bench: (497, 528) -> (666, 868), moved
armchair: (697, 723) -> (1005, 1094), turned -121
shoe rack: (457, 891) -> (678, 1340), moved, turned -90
...
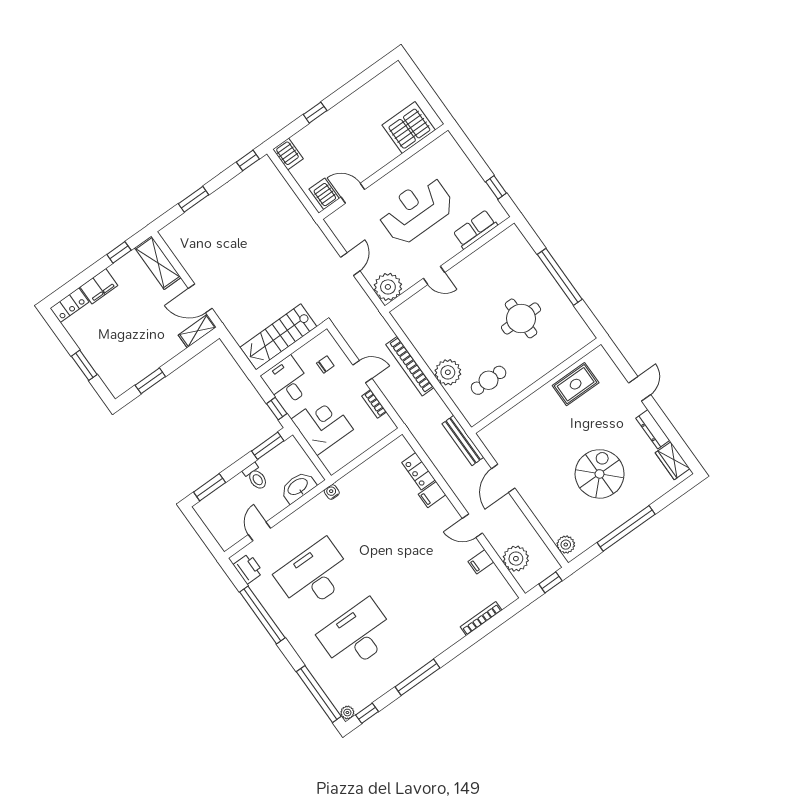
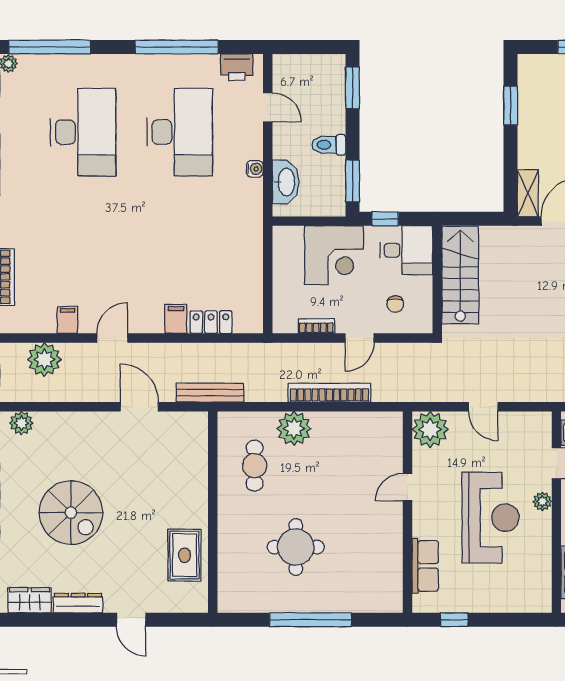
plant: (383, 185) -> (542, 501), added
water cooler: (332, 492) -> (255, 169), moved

-- Exercise brief --
Scan the lines above for "bench: (497, 528) -> (666, 868), moved" and for "shoe rack: (457, 891)". Repeat exactly the line holding each of them and every line in between.

-- Result of this exercise --
bench: (497, 528) -> (666, 868), moved
armchair: (697, 723) -> (1005, 1094), turned -121
shoe rack: (457, 891) -> (678, 1340), moved, turned -90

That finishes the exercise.